[Saved entries]
-----
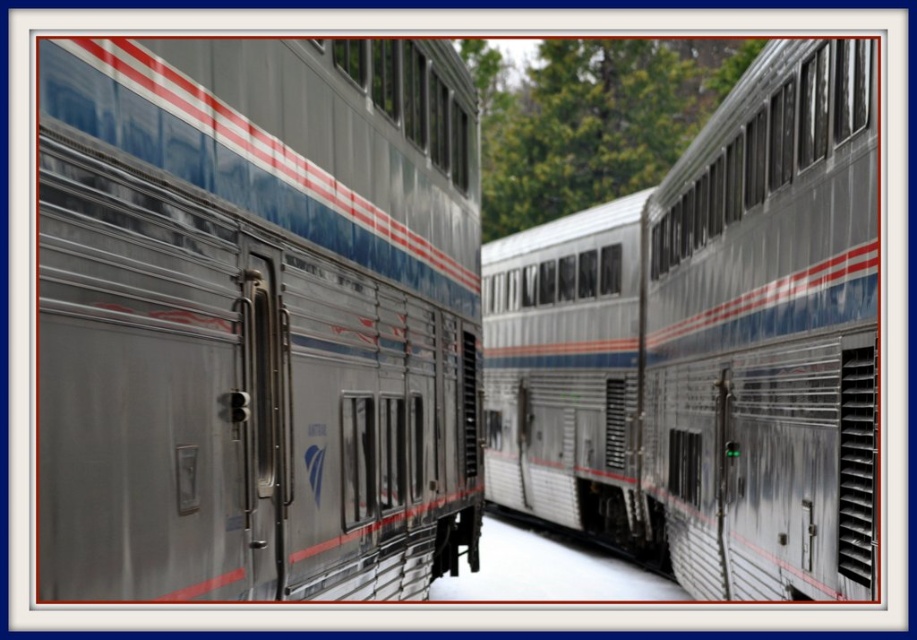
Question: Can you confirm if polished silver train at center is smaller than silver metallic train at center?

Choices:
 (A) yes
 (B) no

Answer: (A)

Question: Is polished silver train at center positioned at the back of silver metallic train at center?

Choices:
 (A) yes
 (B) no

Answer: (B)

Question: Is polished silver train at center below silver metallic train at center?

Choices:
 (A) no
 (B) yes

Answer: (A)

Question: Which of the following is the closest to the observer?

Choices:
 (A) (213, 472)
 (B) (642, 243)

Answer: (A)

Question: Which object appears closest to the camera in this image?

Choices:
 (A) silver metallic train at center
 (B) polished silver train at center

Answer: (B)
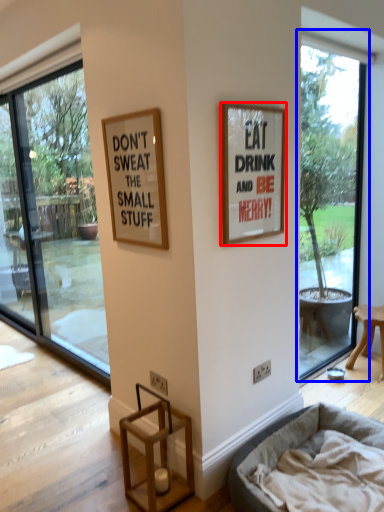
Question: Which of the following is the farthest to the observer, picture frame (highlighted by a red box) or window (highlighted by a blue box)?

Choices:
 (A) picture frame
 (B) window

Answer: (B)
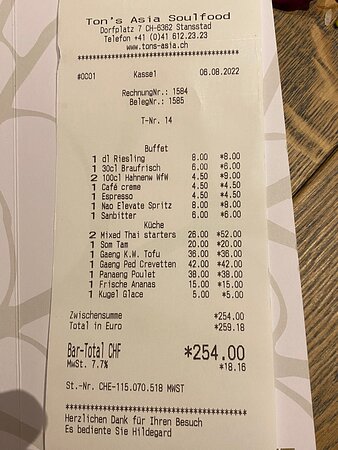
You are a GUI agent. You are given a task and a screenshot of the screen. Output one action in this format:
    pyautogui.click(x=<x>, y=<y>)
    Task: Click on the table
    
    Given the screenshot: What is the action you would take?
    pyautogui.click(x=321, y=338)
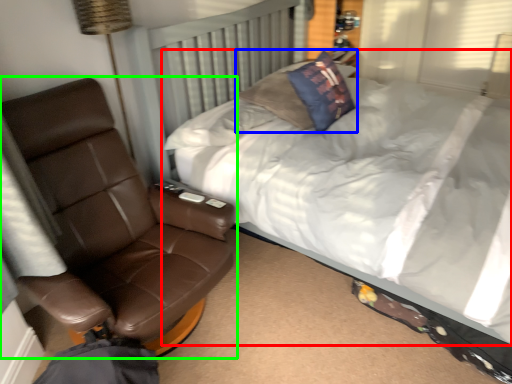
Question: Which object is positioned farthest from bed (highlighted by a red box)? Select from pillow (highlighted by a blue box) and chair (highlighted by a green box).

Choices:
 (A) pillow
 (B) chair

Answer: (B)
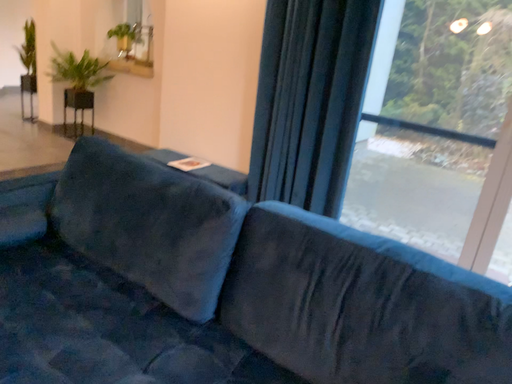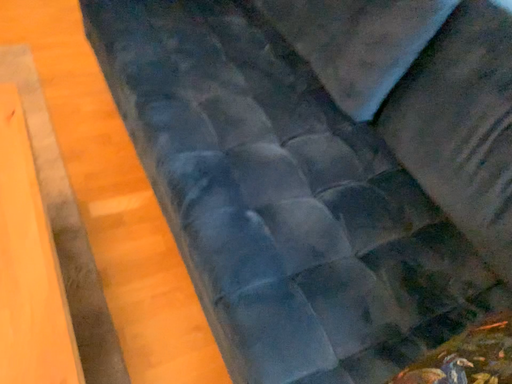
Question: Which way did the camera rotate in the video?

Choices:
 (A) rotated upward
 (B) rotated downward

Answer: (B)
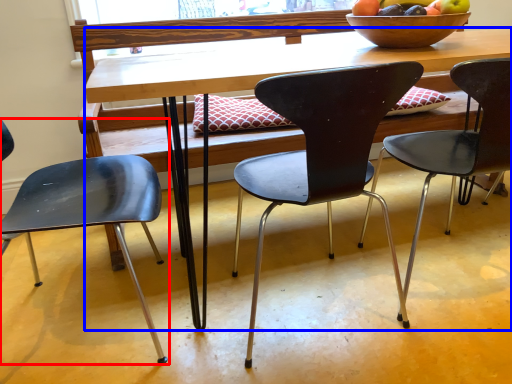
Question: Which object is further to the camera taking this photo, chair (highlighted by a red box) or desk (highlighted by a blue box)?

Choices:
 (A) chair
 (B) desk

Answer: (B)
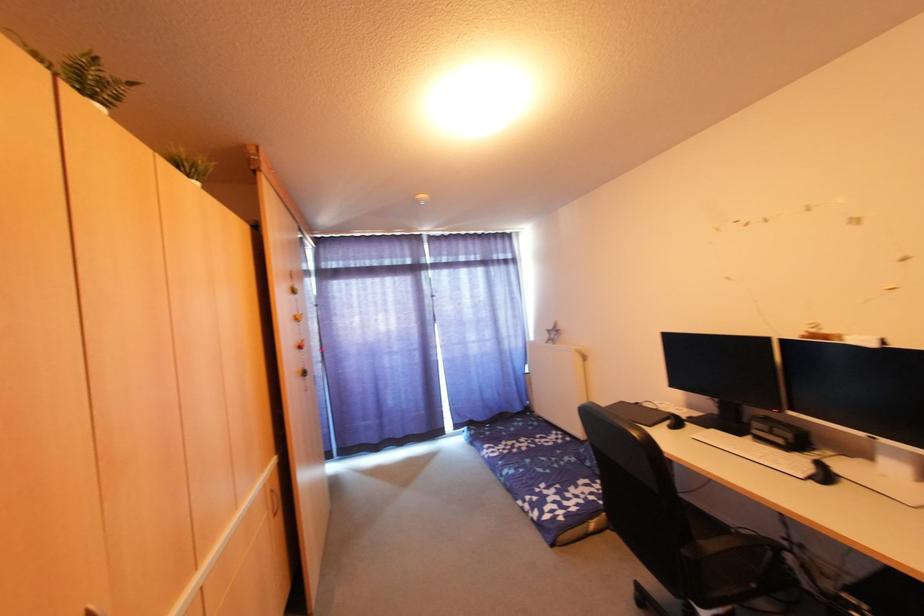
-----
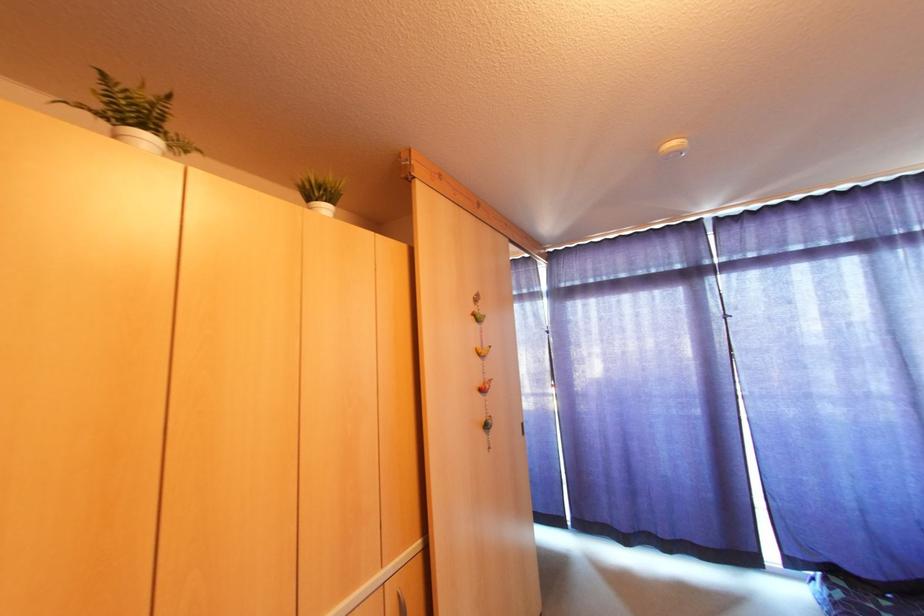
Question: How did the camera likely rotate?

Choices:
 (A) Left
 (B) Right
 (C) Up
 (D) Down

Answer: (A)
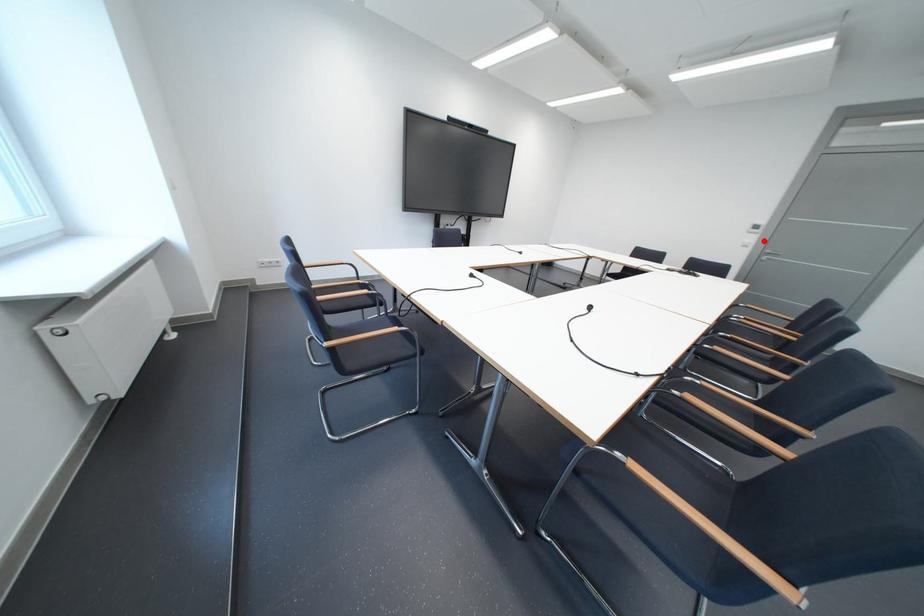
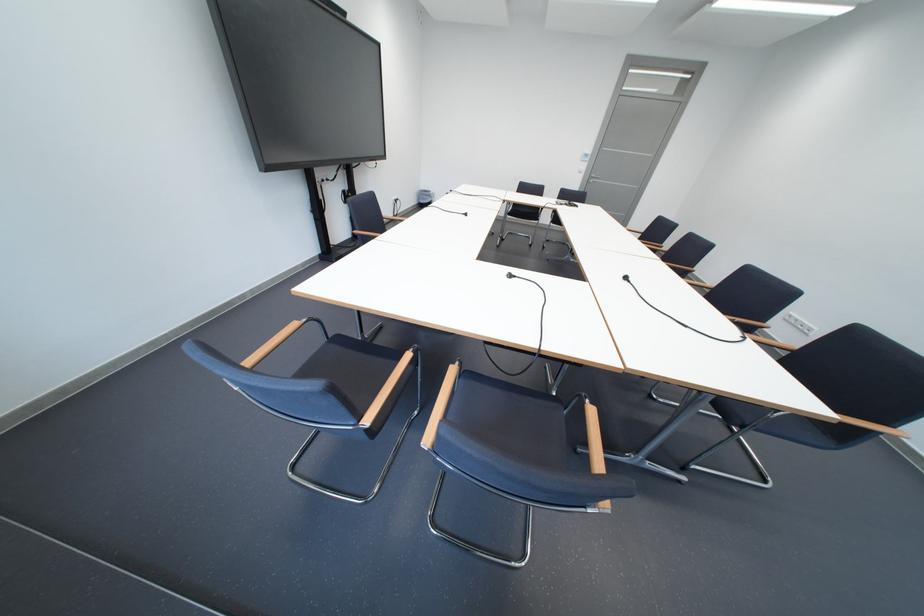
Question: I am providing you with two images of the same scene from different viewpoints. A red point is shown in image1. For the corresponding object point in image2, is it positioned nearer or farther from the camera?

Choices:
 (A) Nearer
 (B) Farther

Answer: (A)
-----
INSTRUCTIONS TO FOLLOW:
Gather each line of the data above that contains the string "pillow", and list those lines in their original order.

ANSWER FOR THE TASK:
Question: Which object is positioned farthest from bed (highlighted by a red box)? Select from pillow (highlighted by a blue box) and chair (highlighted by a green box).
 (A) pillow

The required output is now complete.